Find where "(542, 316) = (675, 432): none" appears in the entries below. That line and all lines after it, through the last, are to be duplicated exactly, with nothing else.

*** Begin section ***

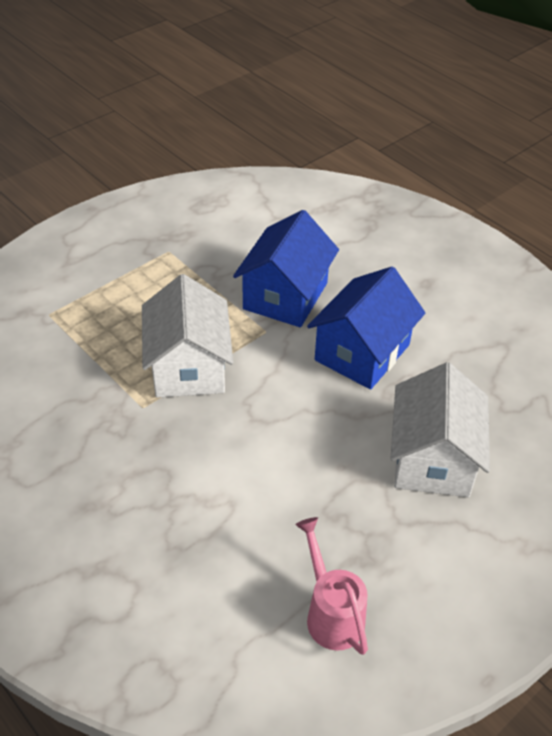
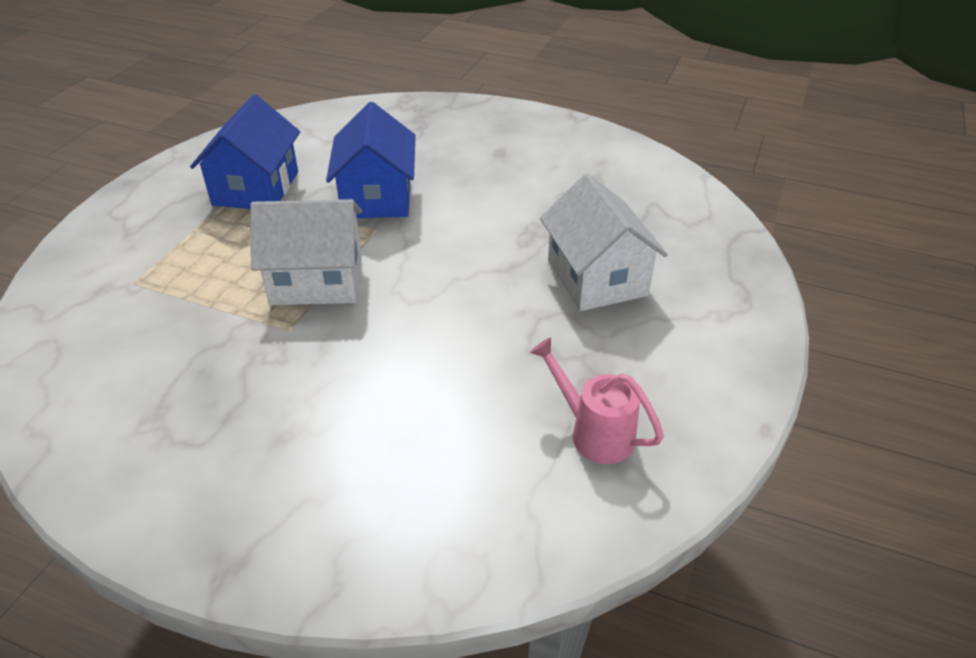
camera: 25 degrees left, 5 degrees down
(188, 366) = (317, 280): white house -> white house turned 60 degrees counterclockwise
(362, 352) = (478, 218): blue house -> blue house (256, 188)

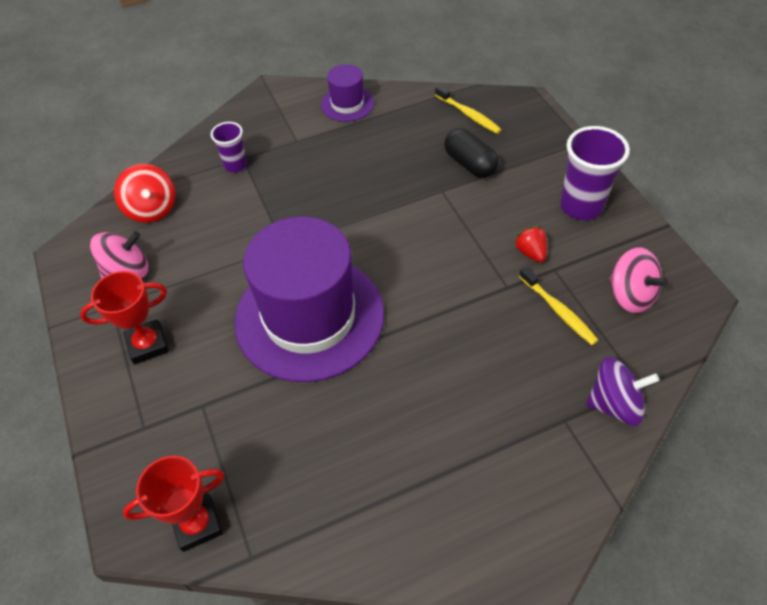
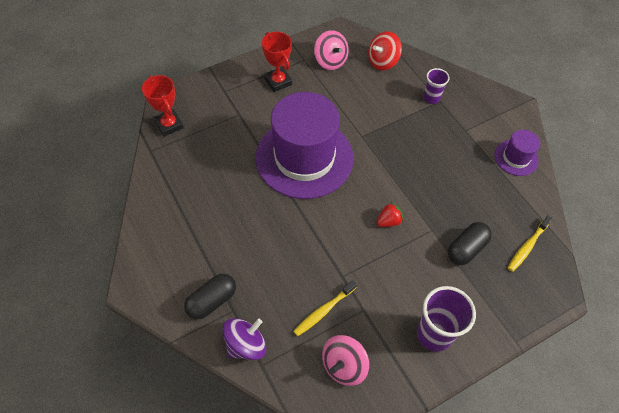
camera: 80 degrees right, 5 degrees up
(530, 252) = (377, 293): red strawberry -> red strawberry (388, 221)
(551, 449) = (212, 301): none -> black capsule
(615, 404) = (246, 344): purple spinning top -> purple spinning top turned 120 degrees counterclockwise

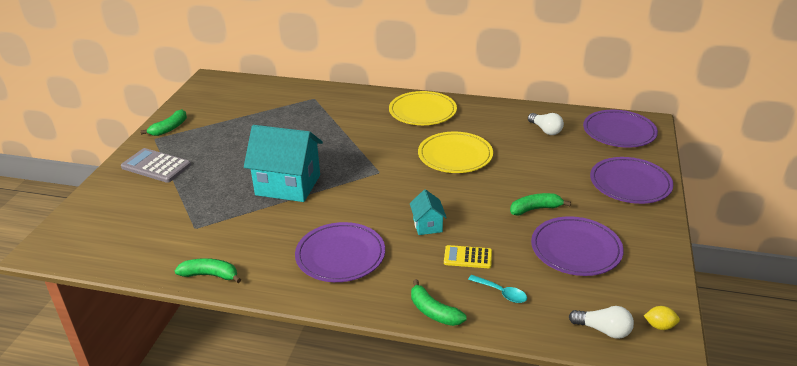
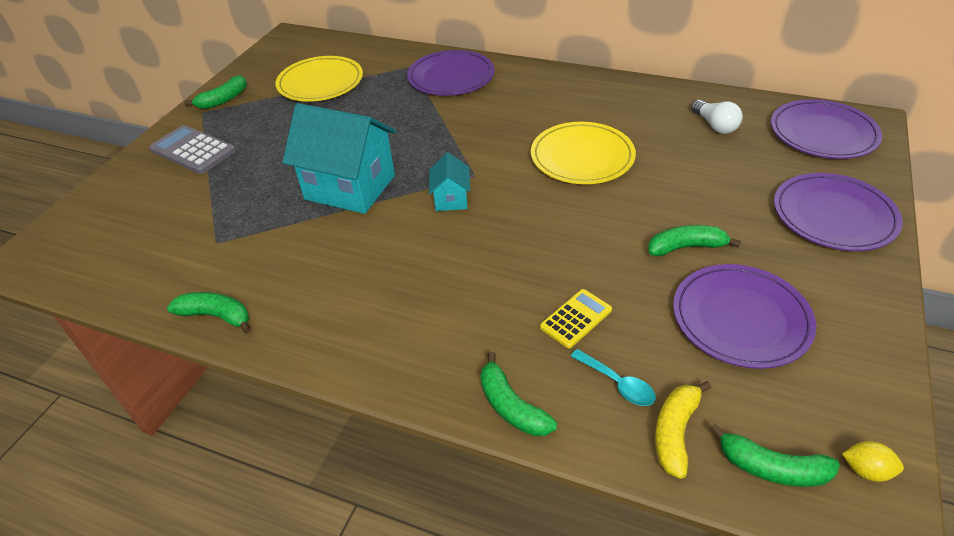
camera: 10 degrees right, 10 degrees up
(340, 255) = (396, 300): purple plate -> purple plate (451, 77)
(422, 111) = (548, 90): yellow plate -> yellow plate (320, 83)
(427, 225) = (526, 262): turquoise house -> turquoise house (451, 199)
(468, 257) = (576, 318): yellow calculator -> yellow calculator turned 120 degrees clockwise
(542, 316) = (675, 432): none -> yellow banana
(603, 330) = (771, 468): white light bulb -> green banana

*** End section ***

### REPLY
(542, 316) = (675, 432): none -> yellow banana
(603, 330) = (771, 468): white light bulb -> green banana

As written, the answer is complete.